[Object change descriptions]
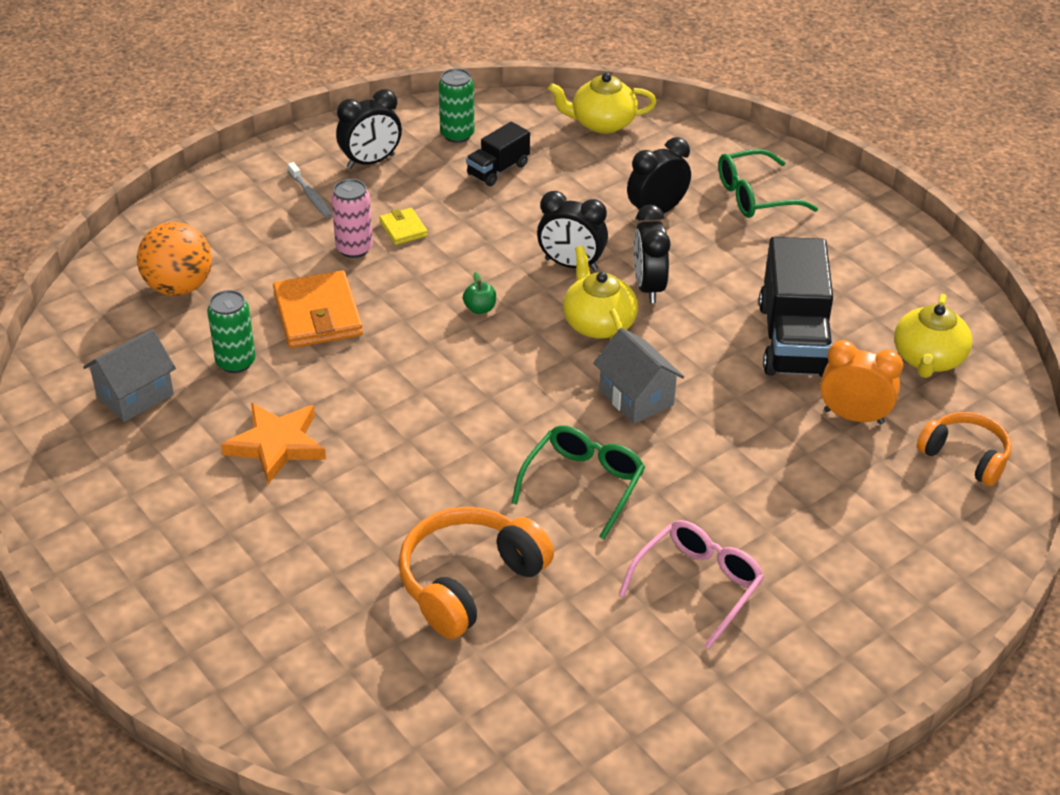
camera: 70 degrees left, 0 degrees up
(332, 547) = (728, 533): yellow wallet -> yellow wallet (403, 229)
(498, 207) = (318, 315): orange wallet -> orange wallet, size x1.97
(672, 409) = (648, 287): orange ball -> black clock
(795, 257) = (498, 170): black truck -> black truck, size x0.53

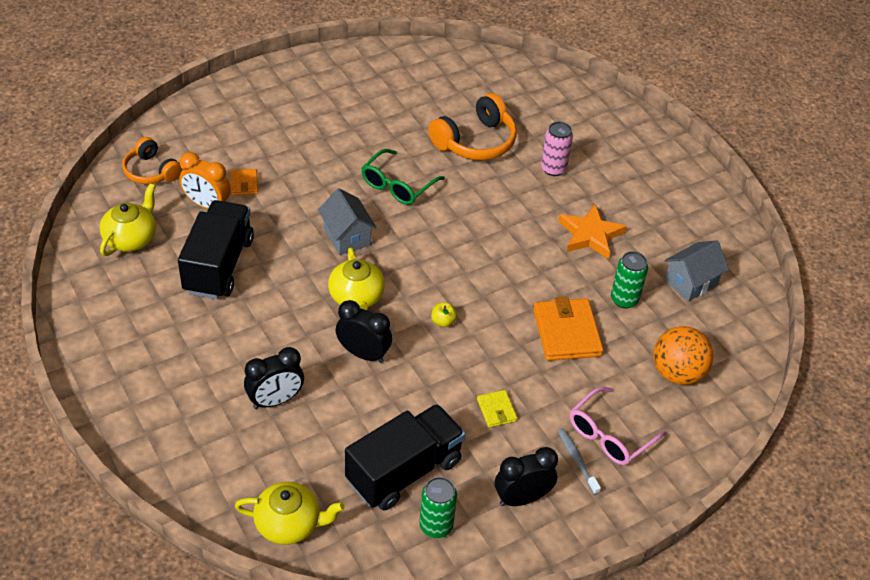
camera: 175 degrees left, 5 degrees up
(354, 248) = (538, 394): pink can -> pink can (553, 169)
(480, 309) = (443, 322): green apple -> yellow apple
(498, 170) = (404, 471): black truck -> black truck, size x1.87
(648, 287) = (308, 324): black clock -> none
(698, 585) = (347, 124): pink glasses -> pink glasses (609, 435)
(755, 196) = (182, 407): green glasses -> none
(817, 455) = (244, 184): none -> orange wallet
==
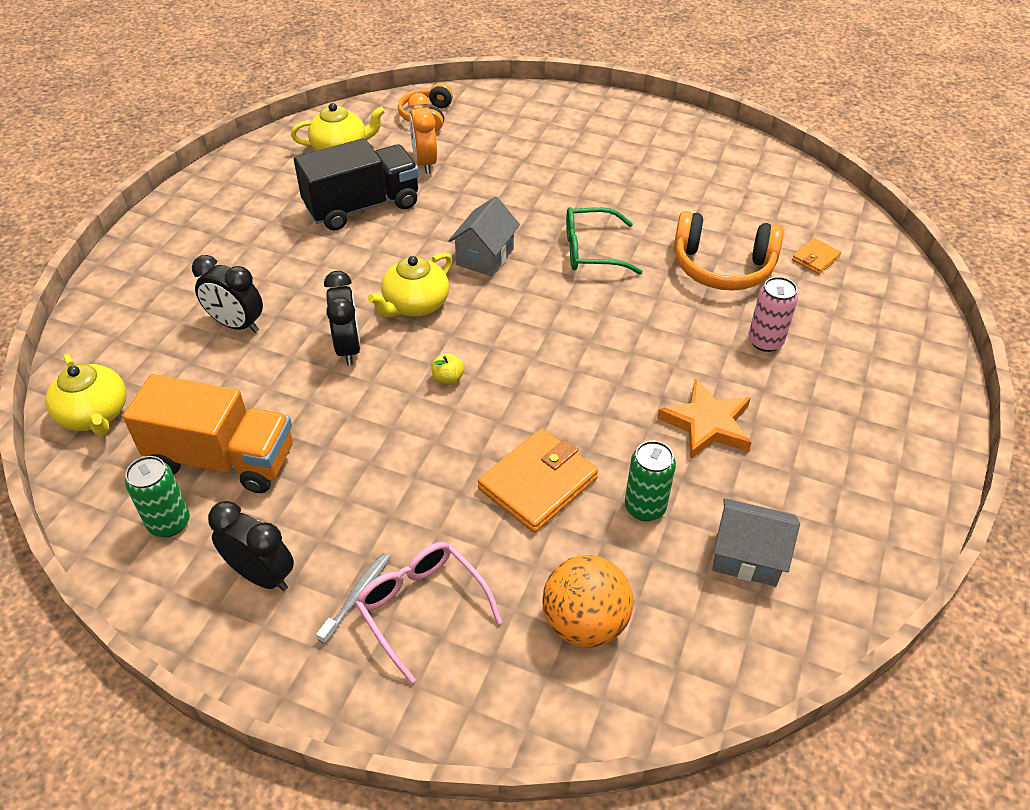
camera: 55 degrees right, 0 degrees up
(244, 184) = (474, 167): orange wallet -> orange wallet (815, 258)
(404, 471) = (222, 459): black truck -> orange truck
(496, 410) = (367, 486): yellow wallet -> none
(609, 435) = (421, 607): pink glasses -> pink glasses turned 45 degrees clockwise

▸ **Work order**
From the records above, extract the lines from the one holding "camera: 70 degrees left, 0 degrees up" through the one holding "(755, 196) = (182, 407): green", word for word; omit the pictures.

▸ **Answer space**
camera: 70 degrees left, 0 degrees up
(332, 547) = (728, 533): yellow wallet -> yellow wallet (403, 229)
(498, 207) = (318, 315): orange wallet -> orange wallet, size x1.97
(672, 409) = (648, 287): orange ball -> black clock
(795, 257) = (498, 170): black truck -> black truck, size x0.53

camera: 175 degrees left, 5 degrees up
(354, 248) = (538, 394): pink can -> pink can (553, 169)
(480, 309) = (443, 322): green apple -> yellow apple
(498, 170) = (404, 471): black truck -> black truck, size x1.87
(648, 287) = (308, 324): black clock -> none
(698, 585) = (347, 124): pink glasses -> pink glasses (609, 435)
(755, 196) = (182, 407): green glasses -> none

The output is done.